◆ Directions
Please copy every record below exactly, leaving out the pictures.

◆ Data for this exercise

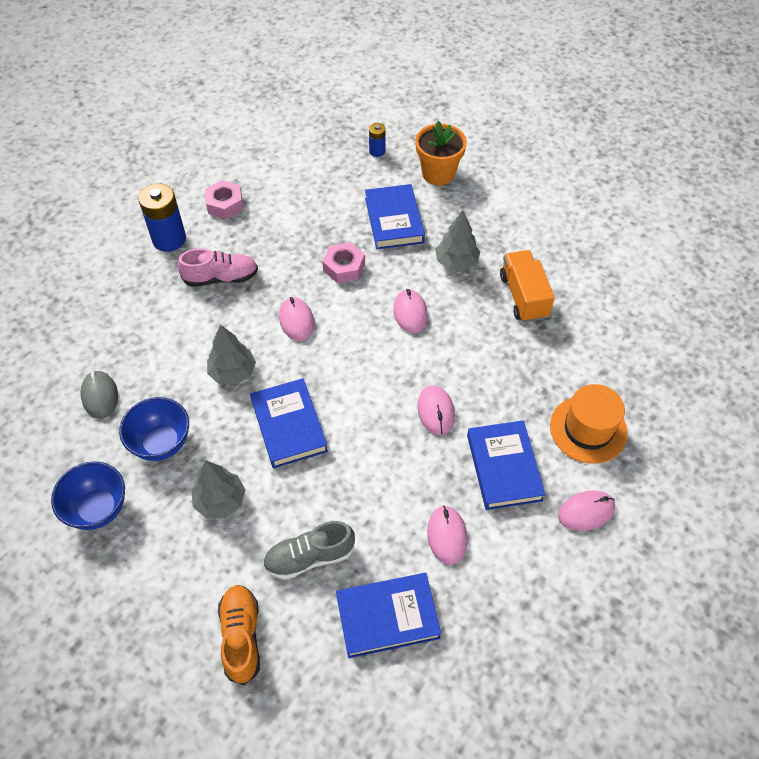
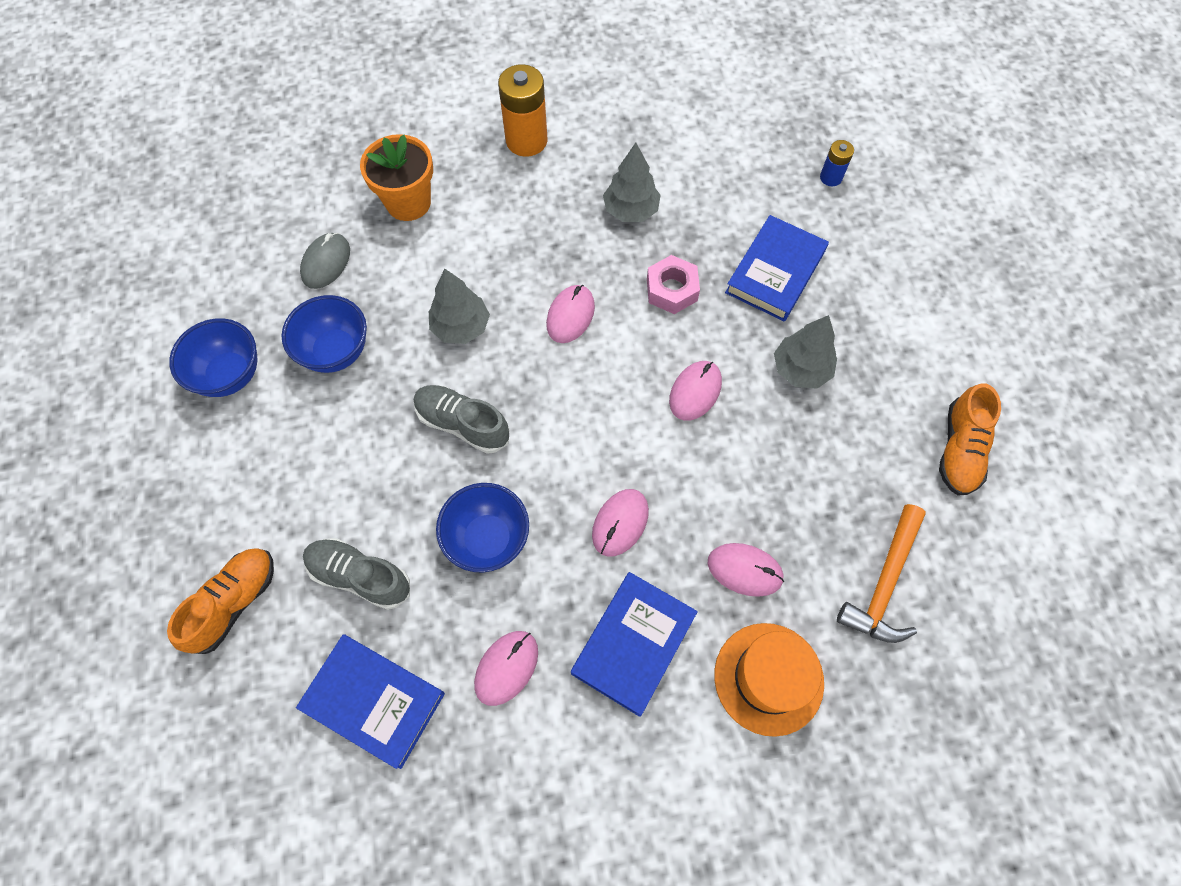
camera: 40 degrees right, 10 degrees up
blue battery [138,183,186,252] -> orange battery [498,64,548,157]
pink shoe [177,248,258,287] -> none
grey tree [192,460,245,518] -> grey tree moved to [603,143,661,222]
pink nut [205,180,243,219] -> none
blue book [250,378,328,468] -> grey shoe [414,385,509,454]
orange flower pot [415,121,467,185] -> orange flower pot moved to [360,134,433,221]
orange truck [500,250,555,322] -> none
pink mouse [558,490,615,531] -> pink mouse moved to [708,543,784,597]
none -> blue bowl [436,483,529,572]
none -> orange hammer [837,504,926,643]
none -> orange shoe [939,384,1001,495]

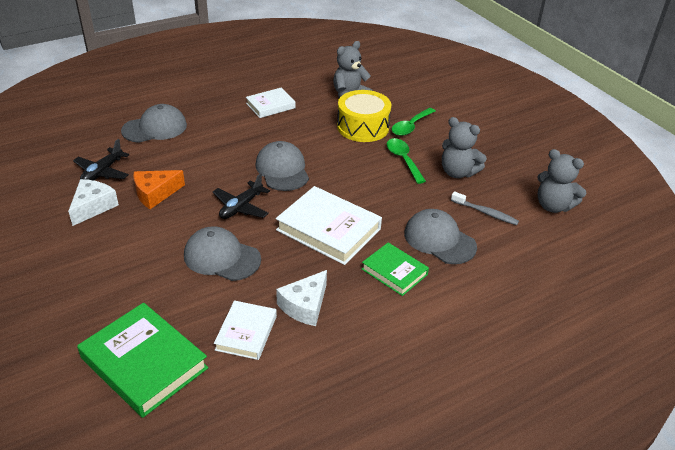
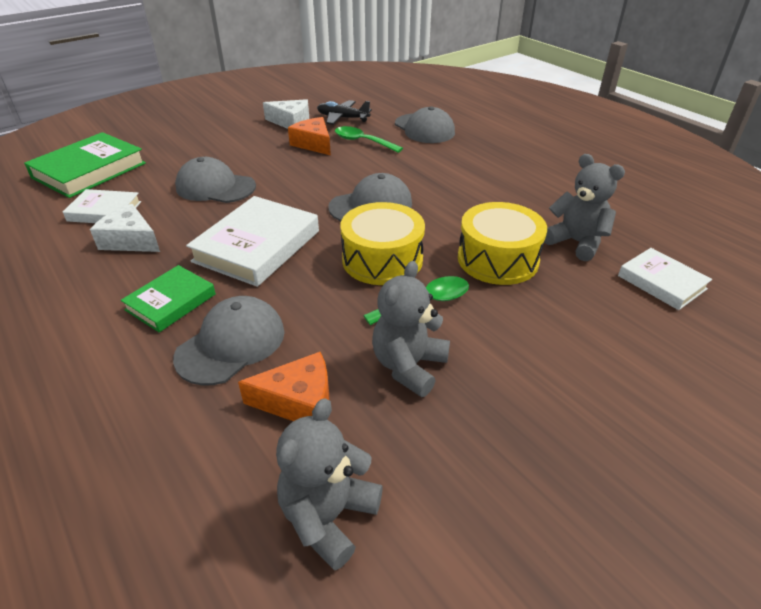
camera: 85 degrees right, 0 degrees up
grey cap [184,226,261,281] -> grey cap turned 90 degrees counterclockwise [175,157,256,203]
black plane [213,173,270,219] -> none
white book [246,88,296,118] -> white book moved to [618,248,712,310]
green spoon [392,108,435,136] -> green spoon moved to [335,126,403,153]
grey toothbrush [451,191,519,225] -> orange cheese [238,352,329,421]
none -> yellow drum [340,202,425,285]

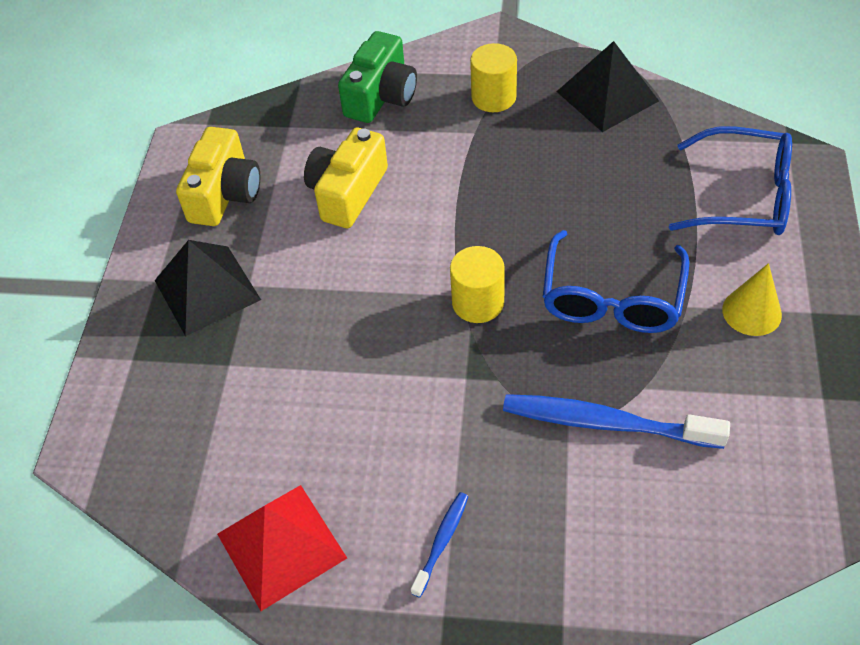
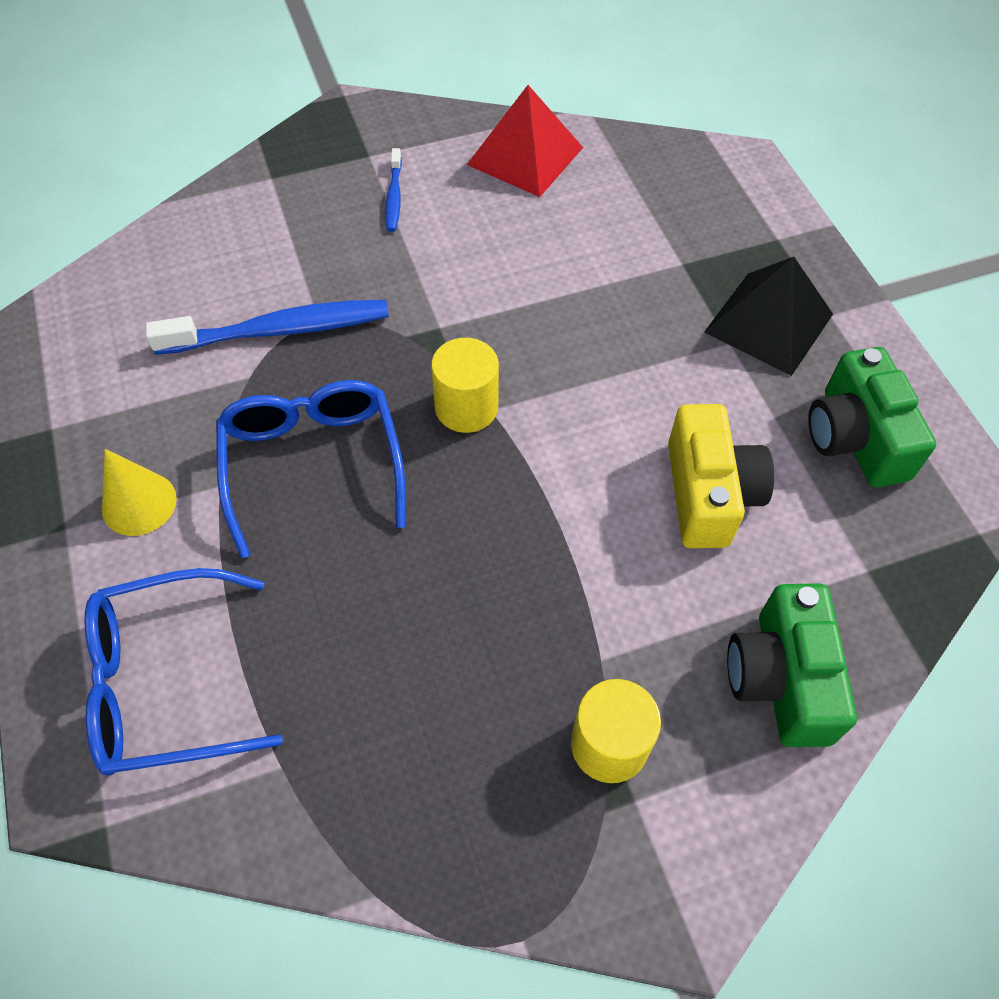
camera: 150 degrees right, 5 degrees up
yellow camera [176,127,260,226] -> green camera [808,347,936,488]
black pyramid [556,41,659,132] -> none

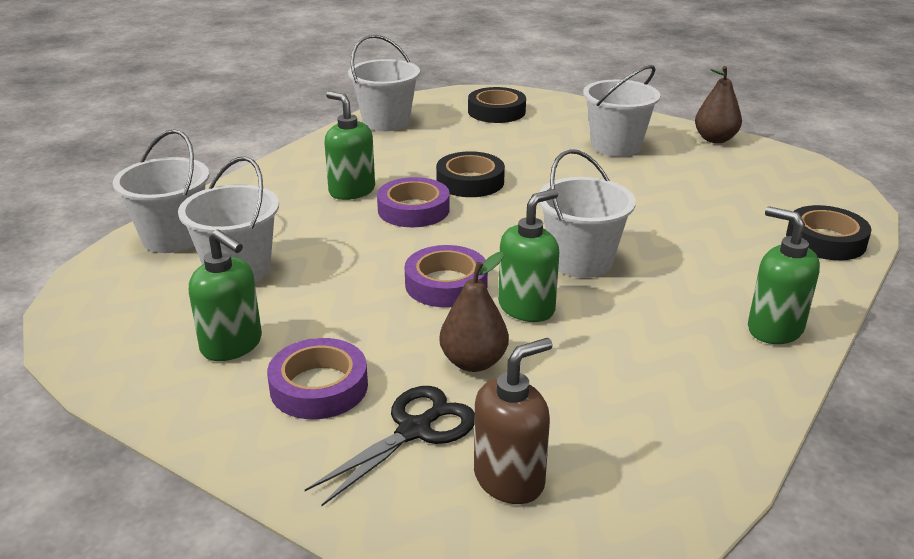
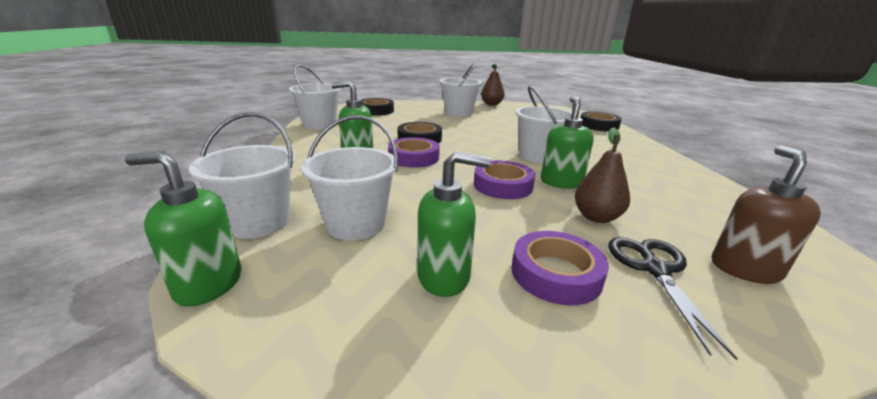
camera: 40 degrees left, 5 degrees down
green soap dispenser [748,206,820,344] -> green soap dispenser moved to [125,151,241,307]

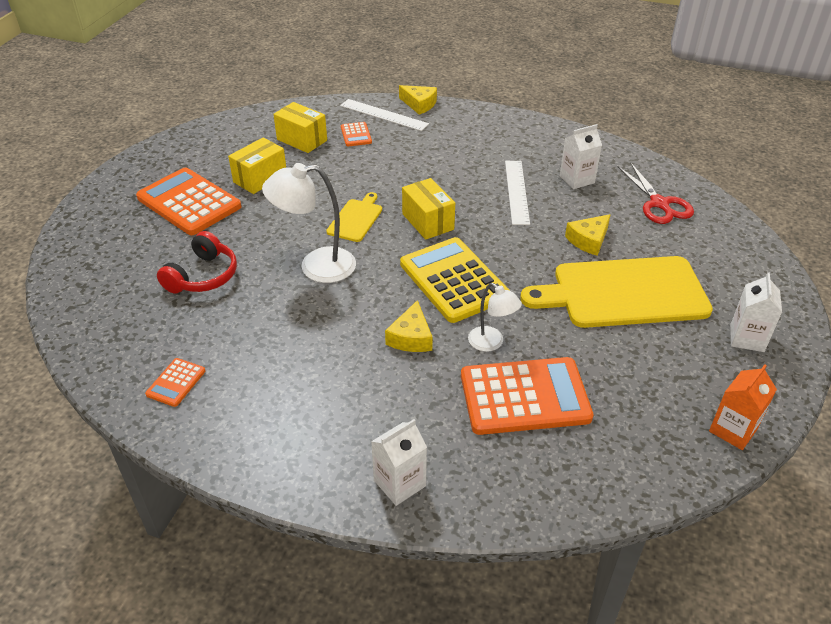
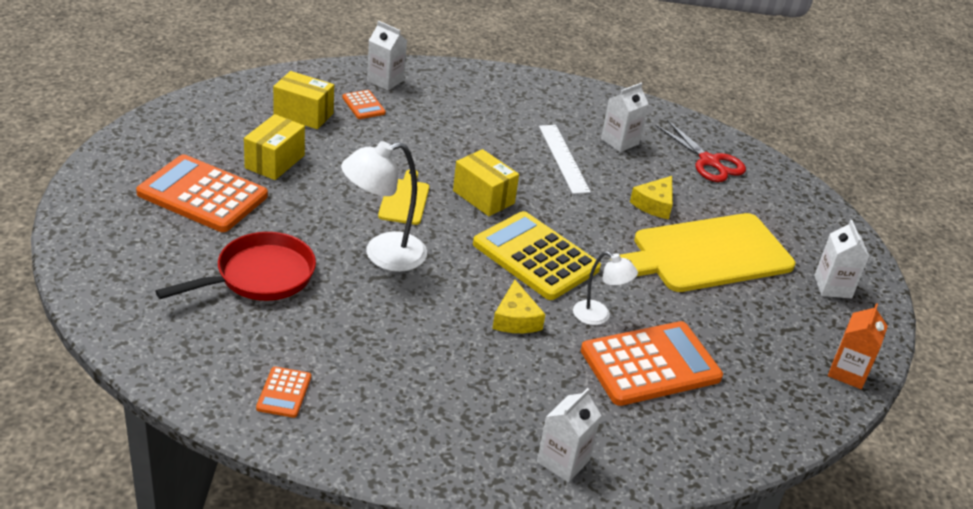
camera: 20 degrees left, 5 degrees down
red headphones [157,231,237,293] -> red pan [155,232,316,301]
white ruler [340,99,429,131] -> white carton [367,21,407,90]
yellow cheese [399,85,437,115] -> none

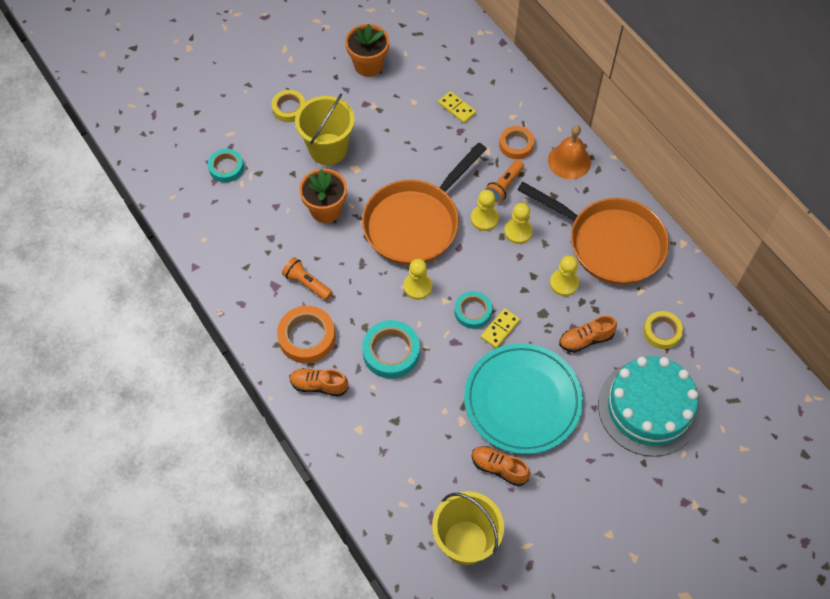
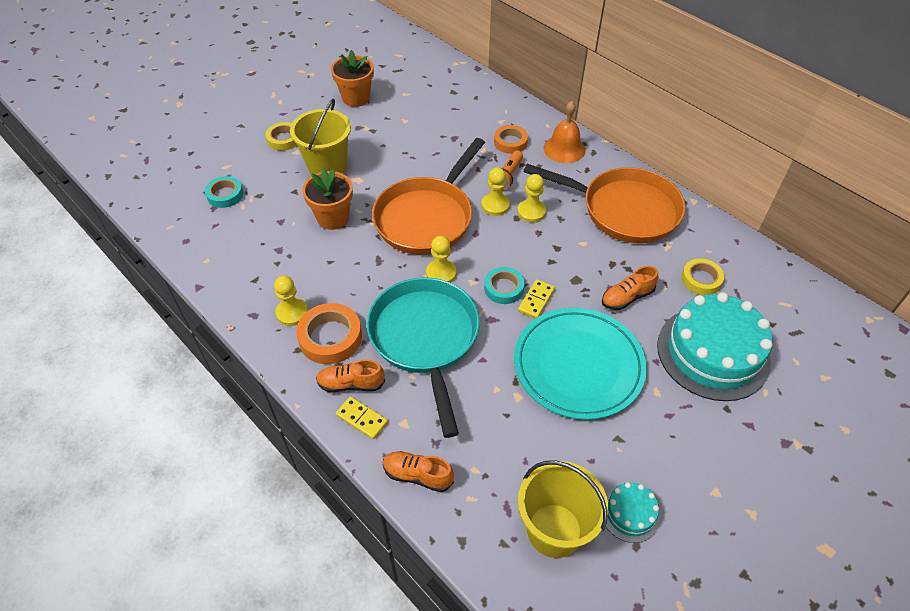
camera: 10 degrees left, 10 degrees down
orange flashlight [282,257,333,300] -> none
turquoise tape [362,320,420,379] -> turquoise pan [367,277,480,438]
yellow domino [438,91,476,123] -> yellow domino moved to [336,396,388,439]
orange shoe [472,446,530,486] -> orange shoe moved to [383,451,454,492]
yellow pawn [550,255,579,296] -> yellow pawn moved to [274,276,308,326]
none -> turquoise cake [606,482,660,543]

◆ Answer for the task
camera: 40 degrees right, 10 degrees up
blue battery [138,183,186,252] -> orange battery [498,64,548,157]
pink shoe [177,248,258,287] -> none
grey tree [192,460,245,518] -> grey tree moved to [603,143,661,222]
pink nut [205,180,243,219] -> none
blue book [250,378,328,468] -> grey shoe [414,385,509,454]
orange flower pot [415,121,467,185] -> orange flower pot moved to [360,134,433,221]
orange truck [500,250,555,322] -> none
pink mouse [558,490,615,531] -> pink mouse moved to [708,543,784,597]
none -> blue bowl [436,483,529,572]
none -> orange hammer [837,504,926,643]
none -> orange shoe [939,384,1001,495]

camera: 85 degrees right, 0 degrees up
grey cap [184,226,261,281] -> grey cap turned 90 degrees counterclockwise [175,157,256,203]
black plane [213,173,270,219] -> none
white book [246,88,296,118] -> white book moved to [618,248,712,310]
green spoon [392,108,435,136] -> green spoon moved to [335,126,403,153]
grey toothbrush [451,191,519,225] -> orange cheese [238,352,329,421]
none -> yellow drum [340,202,425,285]

camera: 150 degrees right, 5 degrees up
yellow camera [176,127,260,226] -> green camera [808,347,936,488]
black pyramid [556,41,659,132] -> none

camera: 40 degrees left, 5 degrees down
green soap dispenser [748,206,820,344] -> green soap dispenser moved to [125,151,241,307]

camera: 20 degrees left, 5 degrees down
red headphones [157,231,237,293] -> red pan [155,232,316,301]
white ruler [340,99,429,131] -> white carton [367,21,407,90]
yellow cheese [399,85,437,115] -> none

camera: 10 degrees left, 10 degrees down
orange flashlight [282,257,333,300] -> none
turquoise tape [362,320,420,379] -> turquoise pan [367,277,480,438]
yellow domino [438,91,476,123] -> yellow domino moved to [336,396,388,439]
orange shoe [472,446,530,486] -> orange shoe moved to [383,451,454,492]
yellow pawn [550,255,579,296] -> yellow pawn moved to [274,276,308,326]
none -> turquoise cake [606,482,660,543]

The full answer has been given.